● **DIRECTIONS**
Start to finish, return the listing below exactly, pictures excluded.
<<<<
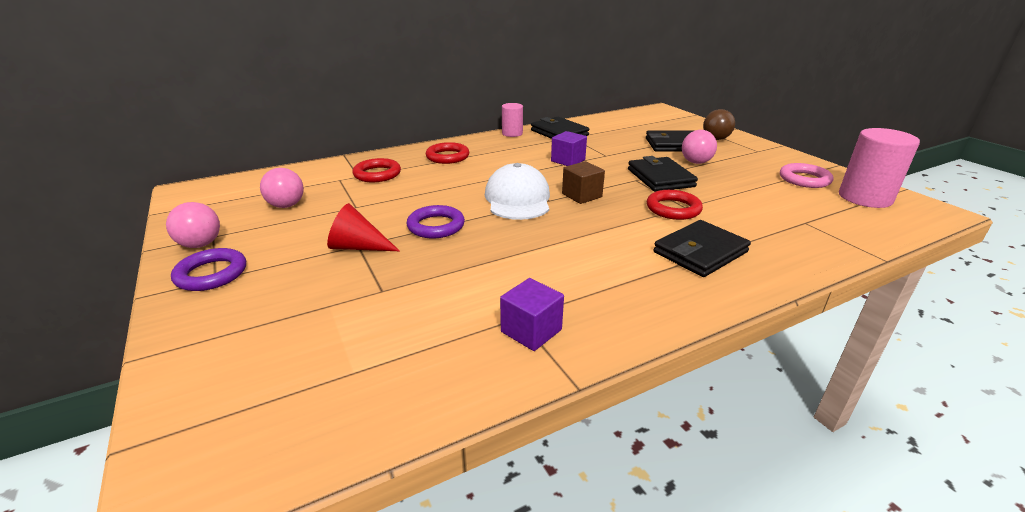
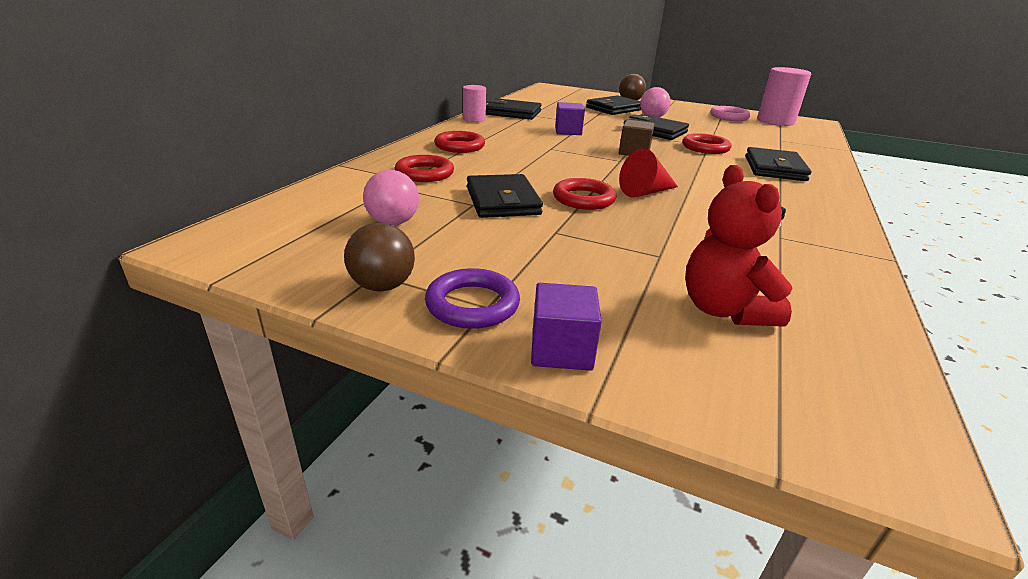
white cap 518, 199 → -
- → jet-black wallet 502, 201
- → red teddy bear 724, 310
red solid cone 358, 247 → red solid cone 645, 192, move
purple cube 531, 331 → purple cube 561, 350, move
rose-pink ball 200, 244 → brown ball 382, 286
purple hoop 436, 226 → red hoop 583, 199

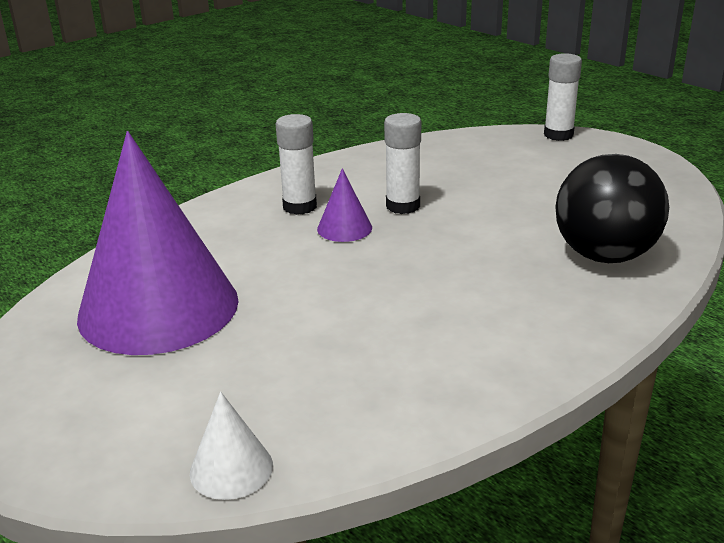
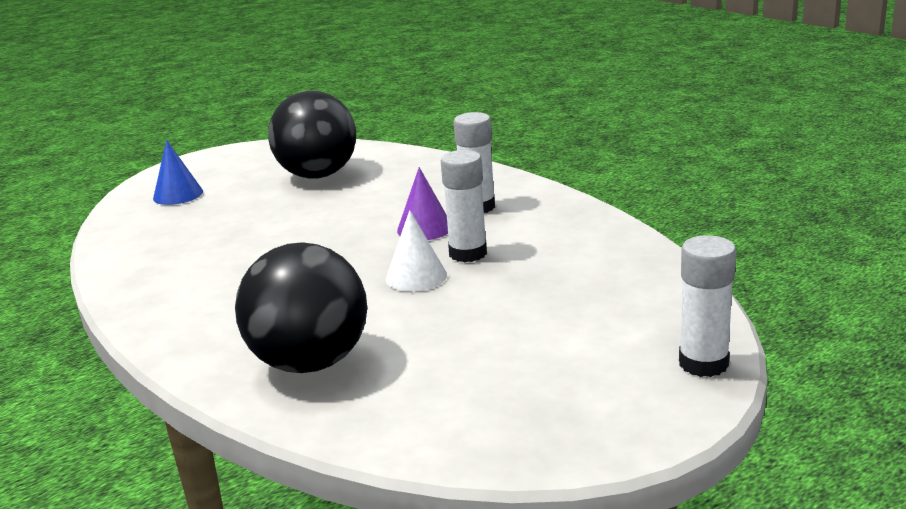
- → cobalt solid cone 178, 195
white solid cone 231, 469 → white solid cone 416, 276, move
purple solid cone 158, 308 → jet-black ball 318, 175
>>>>
● **TASK RESULT**
white cap 518, 199 → -
- → jet-black wallet 502, 201
- → red teddy bear 724, 310
red solid cone 358, 247 → red solid cone 645, 192, move
purple cube 531, 331 → purple cube 561, 350, move
rose-pink ball 200, 244 → brown ball 382, 286
purple hoop 436, 226 → red hoop 583, 199

- → cobalt solid cone 178, 195
white solid cone 231, 469 → white solid cone 416, 276, move
purple solid cone 158, 308 → jet-black ball 318, 175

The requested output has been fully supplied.